- _TASK INSTRUCTIONS_:
Reproduce word for word the stretch of rows from the first one through the row containing "brown semicircle: rotated".

Saved data entries
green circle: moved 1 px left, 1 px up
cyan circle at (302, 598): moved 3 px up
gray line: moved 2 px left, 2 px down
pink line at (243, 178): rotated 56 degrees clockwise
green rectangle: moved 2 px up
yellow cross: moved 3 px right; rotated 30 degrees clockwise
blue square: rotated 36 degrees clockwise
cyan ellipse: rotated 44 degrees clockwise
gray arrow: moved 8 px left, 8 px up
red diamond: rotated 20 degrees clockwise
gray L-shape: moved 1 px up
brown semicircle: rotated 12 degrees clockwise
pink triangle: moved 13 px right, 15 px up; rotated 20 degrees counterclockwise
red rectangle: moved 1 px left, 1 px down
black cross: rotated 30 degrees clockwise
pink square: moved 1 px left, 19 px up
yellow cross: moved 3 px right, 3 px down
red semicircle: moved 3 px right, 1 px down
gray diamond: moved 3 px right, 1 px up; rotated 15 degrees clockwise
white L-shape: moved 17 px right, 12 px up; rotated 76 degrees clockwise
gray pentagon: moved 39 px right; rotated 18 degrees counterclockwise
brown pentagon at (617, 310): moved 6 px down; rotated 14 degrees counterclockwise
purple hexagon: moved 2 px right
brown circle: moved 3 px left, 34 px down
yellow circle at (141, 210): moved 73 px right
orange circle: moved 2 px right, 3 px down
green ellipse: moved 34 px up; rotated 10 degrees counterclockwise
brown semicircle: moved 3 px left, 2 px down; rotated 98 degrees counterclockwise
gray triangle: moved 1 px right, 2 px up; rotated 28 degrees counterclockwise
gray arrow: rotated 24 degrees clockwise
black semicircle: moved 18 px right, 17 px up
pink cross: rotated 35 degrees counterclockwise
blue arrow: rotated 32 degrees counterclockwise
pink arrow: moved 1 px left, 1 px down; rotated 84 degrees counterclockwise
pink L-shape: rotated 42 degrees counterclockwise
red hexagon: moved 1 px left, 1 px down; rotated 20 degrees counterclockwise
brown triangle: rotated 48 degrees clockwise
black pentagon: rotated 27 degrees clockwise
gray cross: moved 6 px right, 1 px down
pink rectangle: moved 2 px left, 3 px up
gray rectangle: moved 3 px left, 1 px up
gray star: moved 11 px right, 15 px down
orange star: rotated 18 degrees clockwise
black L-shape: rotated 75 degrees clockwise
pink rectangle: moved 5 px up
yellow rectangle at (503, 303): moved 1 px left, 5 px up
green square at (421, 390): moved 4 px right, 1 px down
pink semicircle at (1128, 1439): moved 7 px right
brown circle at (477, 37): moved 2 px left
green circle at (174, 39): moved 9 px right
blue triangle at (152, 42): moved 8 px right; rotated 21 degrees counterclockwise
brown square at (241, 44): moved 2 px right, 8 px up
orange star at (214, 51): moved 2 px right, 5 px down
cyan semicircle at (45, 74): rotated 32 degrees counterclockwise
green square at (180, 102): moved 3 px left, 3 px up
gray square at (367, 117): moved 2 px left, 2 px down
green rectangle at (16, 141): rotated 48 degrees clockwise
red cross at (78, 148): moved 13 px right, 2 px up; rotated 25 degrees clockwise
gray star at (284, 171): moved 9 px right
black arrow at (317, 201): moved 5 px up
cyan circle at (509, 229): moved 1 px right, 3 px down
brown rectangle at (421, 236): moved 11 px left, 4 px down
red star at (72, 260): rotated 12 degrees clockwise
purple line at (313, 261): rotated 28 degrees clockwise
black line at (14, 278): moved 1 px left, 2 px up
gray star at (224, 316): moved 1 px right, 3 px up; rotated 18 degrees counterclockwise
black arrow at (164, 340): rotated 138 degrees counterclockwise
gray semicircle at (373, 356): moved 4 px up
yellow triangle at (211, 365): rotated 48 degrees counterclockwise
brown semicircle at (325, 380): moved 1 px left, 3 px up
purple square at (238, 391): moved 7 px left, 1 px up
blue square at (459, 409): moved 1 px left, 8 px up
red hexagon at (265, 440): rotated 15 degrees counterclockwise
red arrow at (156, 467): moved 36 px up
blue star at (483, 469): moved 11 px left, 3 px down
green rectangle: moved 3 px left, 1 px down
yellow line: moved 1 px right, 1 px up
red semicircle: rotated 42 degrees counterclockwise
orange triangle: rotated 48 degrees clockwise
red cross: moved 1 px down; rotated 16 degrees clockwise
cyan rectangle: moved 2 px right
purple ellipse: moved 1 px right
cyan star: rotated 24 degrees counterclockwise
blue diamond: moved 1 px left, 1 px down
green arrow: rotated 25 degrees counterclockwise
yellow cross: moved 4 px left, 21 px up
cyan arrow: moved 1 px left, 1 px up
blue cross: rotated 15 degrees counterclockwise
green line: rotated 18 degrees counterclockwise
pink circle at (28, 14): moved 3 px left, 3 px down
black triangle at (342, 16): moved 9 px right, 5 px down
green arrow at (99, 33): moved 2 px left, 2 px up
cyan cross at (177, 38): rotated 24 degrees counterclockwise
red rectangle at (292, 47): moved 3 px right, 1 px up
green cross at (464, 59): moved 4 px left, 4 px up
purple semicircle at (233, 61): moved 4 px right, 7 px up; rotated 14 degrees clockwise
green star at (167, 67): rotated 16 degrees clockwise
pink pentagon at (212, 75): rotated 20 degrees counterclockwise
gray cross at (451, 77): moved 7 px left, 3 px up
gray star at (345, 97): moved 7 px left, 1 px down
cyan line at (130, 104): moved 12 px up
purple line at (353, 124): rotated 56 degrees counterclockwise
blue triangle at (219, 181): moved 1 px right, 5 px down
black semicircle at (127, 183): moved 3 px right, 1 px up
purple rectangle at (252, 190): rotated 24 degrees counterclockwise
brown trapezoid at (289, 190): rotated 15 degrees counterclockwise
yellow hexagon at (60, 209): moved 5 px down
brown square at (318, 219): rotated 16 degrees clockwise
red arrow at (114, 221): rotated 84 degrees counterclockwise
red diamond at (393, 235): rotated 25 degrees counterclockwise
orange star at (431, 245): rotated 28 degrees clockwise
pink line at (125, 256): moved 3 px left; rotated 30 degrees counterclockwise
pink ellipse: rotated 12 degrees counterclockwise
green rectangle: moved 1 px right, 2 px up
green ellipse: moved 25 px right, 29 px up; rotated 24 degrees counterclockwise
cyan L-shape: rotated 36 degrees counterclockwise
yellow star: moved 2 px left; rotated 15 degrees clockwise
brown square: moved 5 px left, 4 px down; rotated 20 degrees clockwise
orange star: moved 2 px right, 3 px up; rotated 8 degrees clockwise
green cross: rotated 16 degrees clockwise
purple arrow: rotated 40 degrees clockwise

- _EXERCISE OUTPUT_:
green circle: moved 1 px left, 1 px up
cyan circle at (302, 598): moved 3 px up
gray line: moved 2 px left, 2 px down
pink line at (243, 178): rotated 56 degrees clockwise
green rectangle: moved 2 px up
yellow cross: moved 3 px right; rotated 30 degrees clockwise
blue square: rotated 36 degrees clockwise
cyan ellipse: rotated 44 degrees clockwise
gray arrow: moved 8 px left, 8 px up
red diamond: rotated 20 degrees clockwise
gray L-shape: moved 1 px up
brown semicircle: rotated 12 degrees clockwise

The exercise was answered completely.